• BRIEF
All lines in the entries below that hold "left" make up the answer.

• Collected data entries
=-=-=

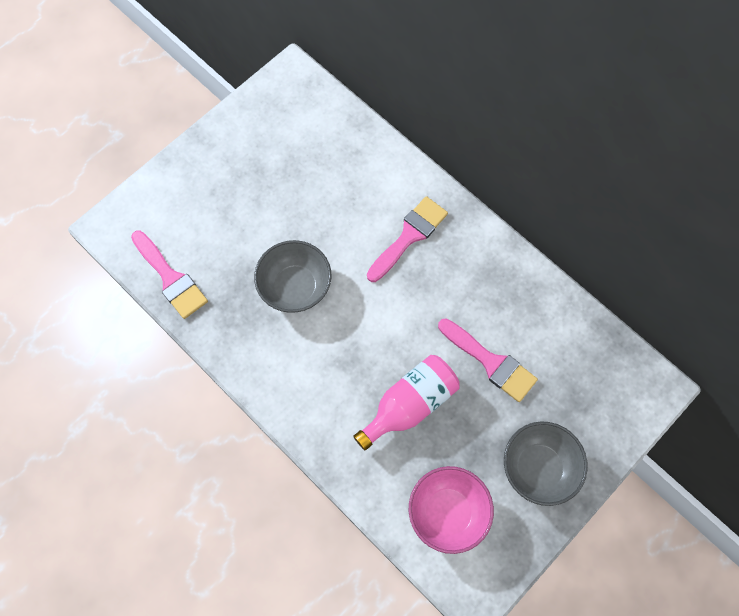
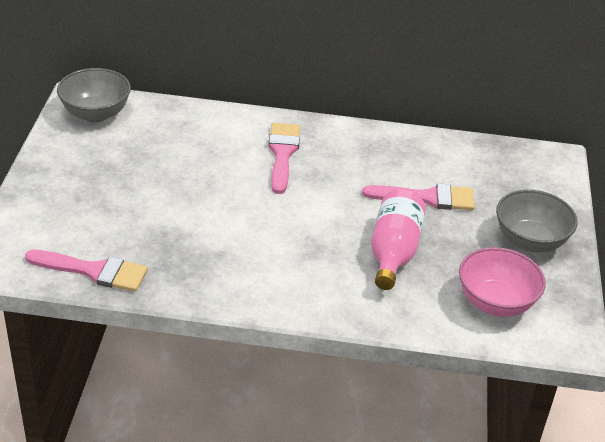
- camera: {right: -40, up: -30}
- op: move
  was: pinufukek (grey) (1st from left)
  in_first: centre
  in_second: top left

=-=-=

• EXPECTED ANSWER
  was: pinufukek (grey) (1st from left)
  in_second: top left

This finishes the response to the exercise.